*** Opening Task material ***

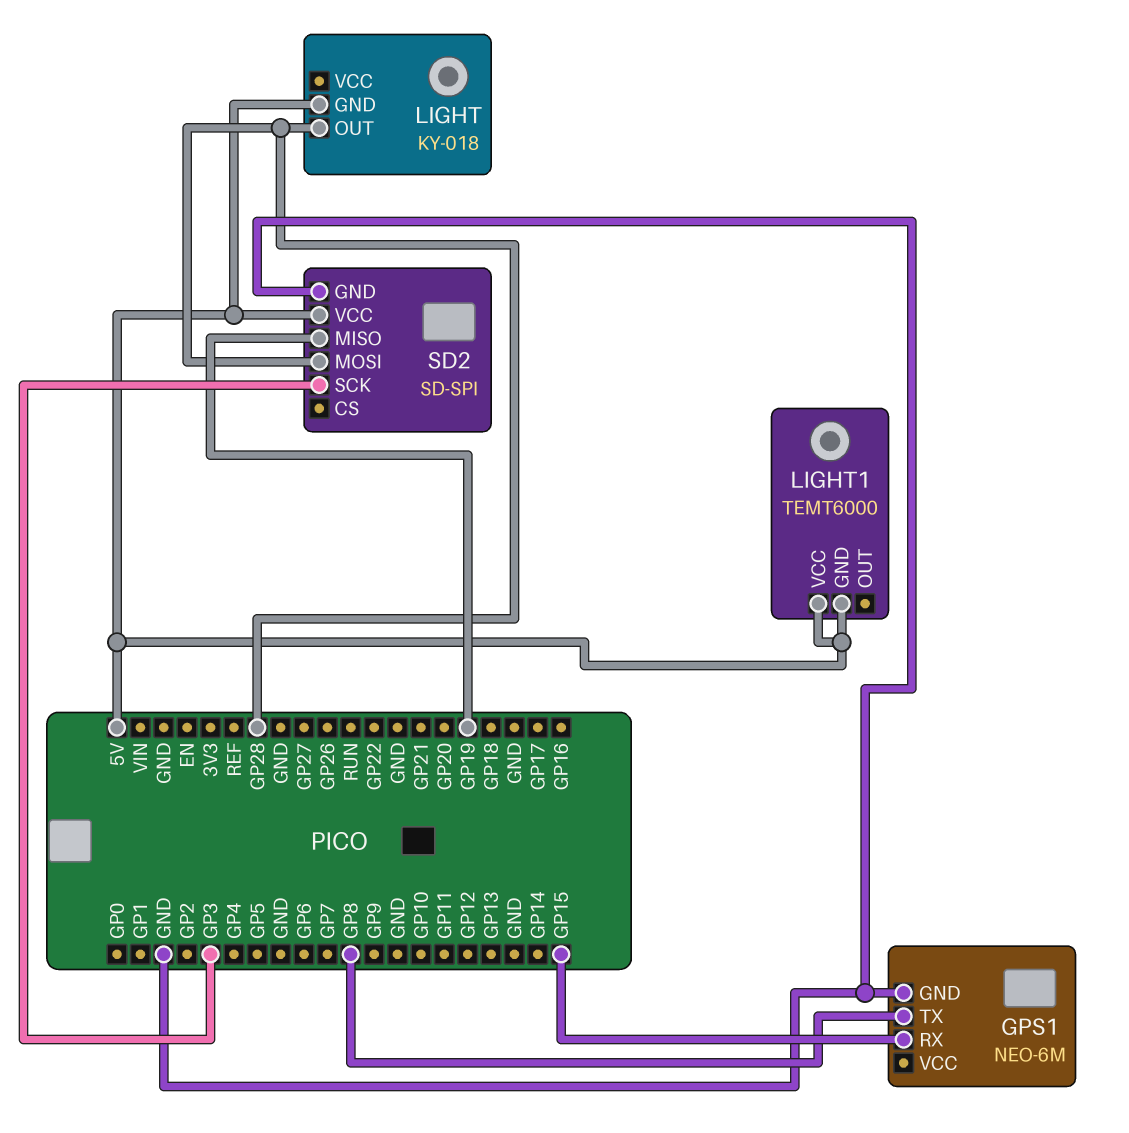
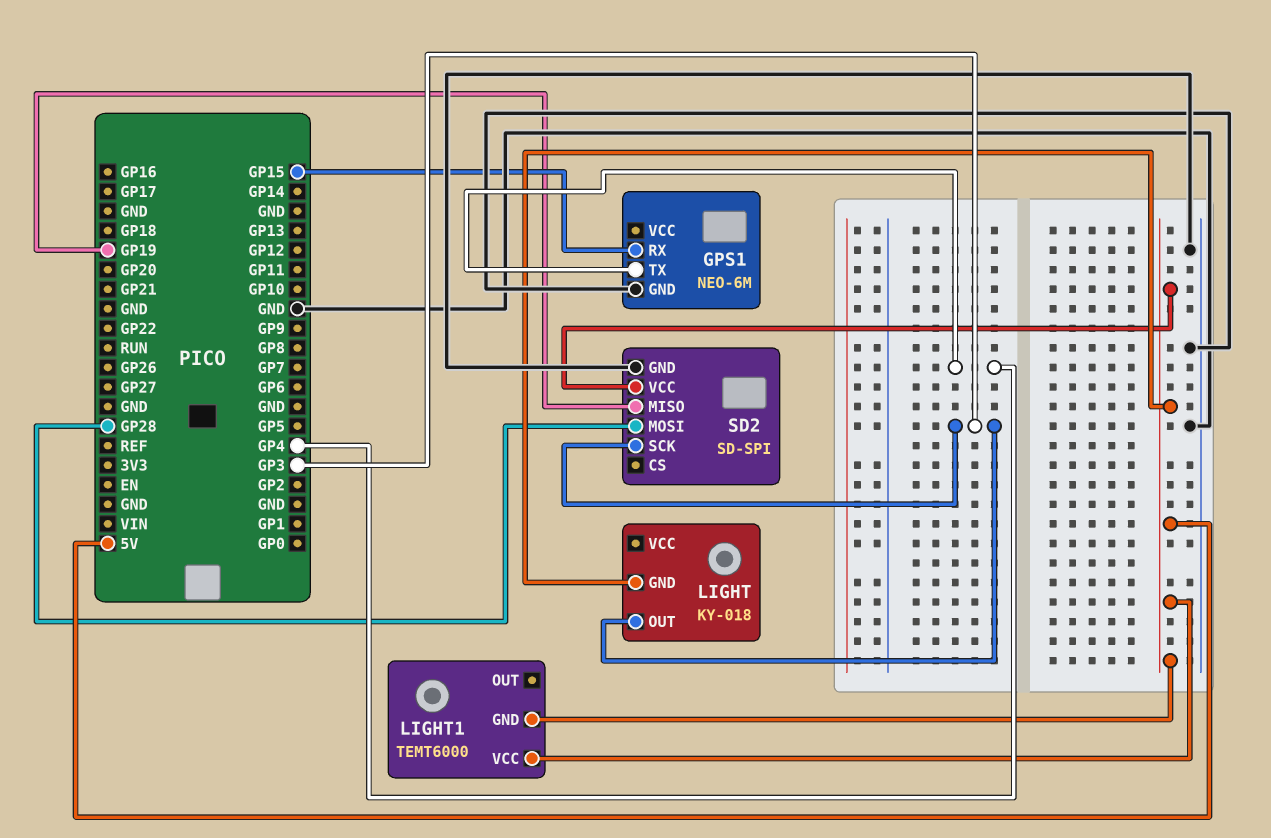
GPS1 pin TX: GP8 -> GP4
LIGHT pin OUT: GP28 -> GP3

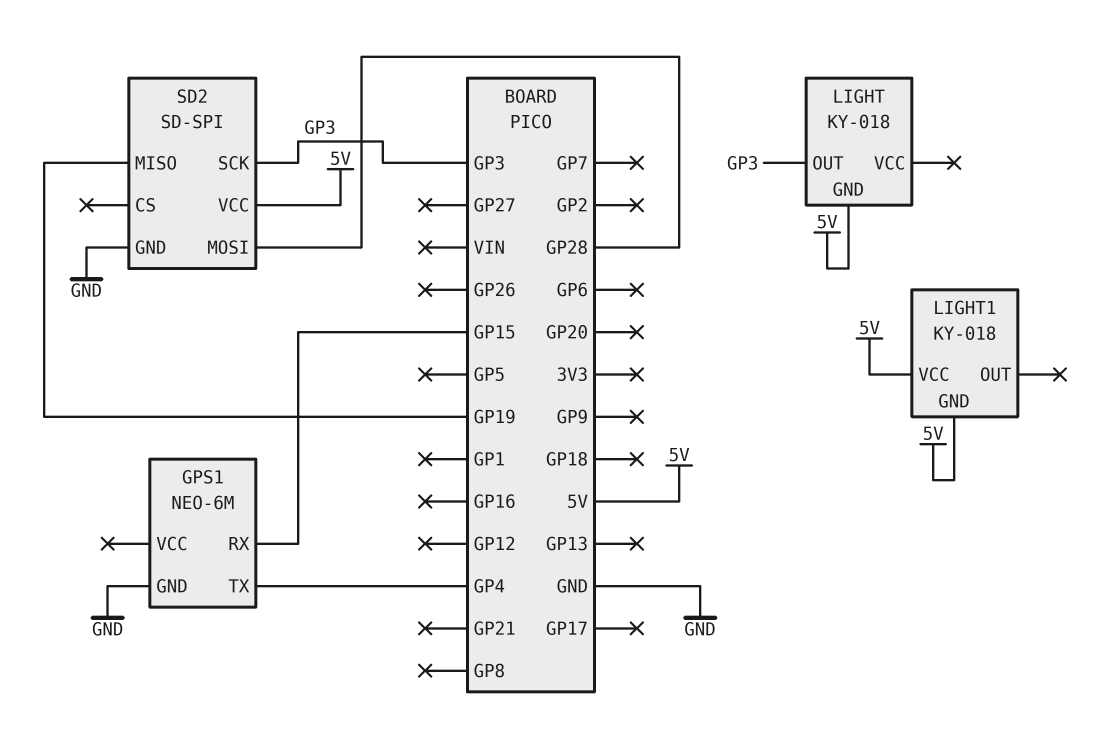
LIGHT1: TEMT6000 -> KY-018

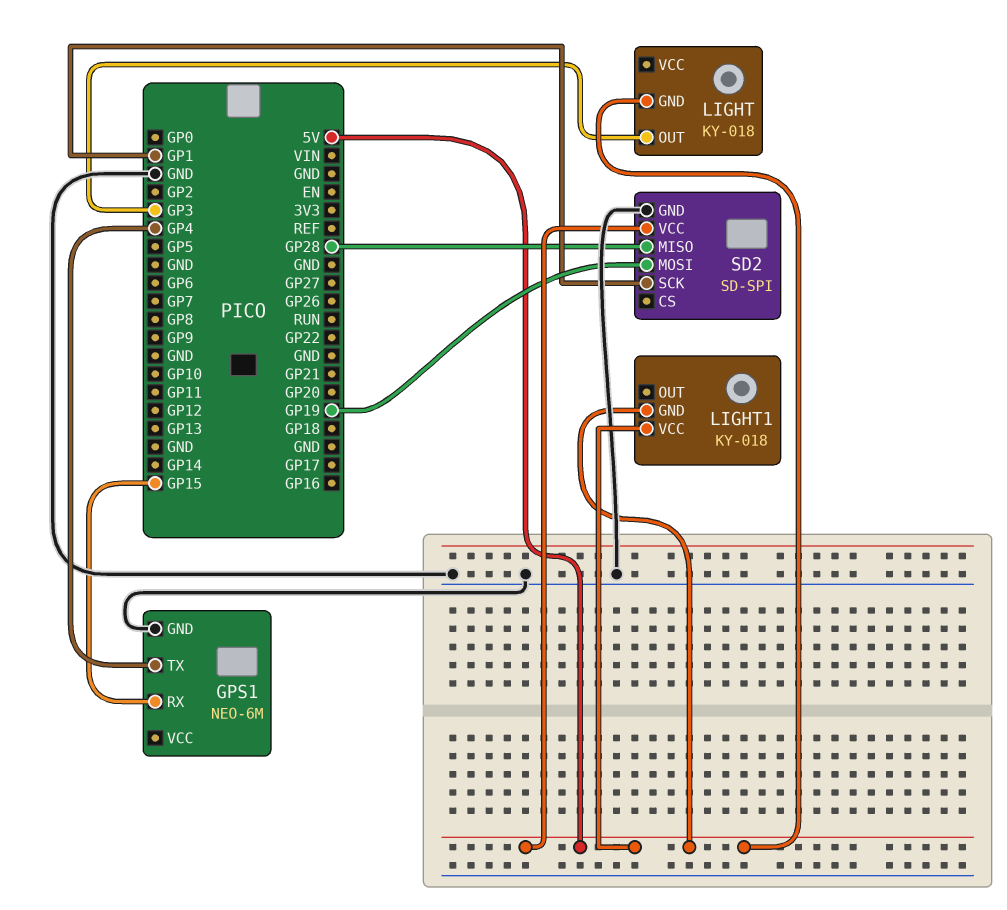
SD2 pin MISO: GP19 -> GP28
SD2 pin MOSI: GP28 -> GP19
SD2 pin SCK: GP3 -> GP1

*** Closing Task material ***

### How to complete this task
Please repeat every record above exactly, but leave out the pictures.

### Your response
GPS1 pin TX: GP8 -> GP4
LIGHT pin OUT: GP28 -> GP3

LIGHT1: TEMT6000 -> KY-018

SD2 pin MISO: GP19 -> GP28
SD2 pin MOSI: GP28 -> GP19
SD2 pin SCK: GP3 -> GP1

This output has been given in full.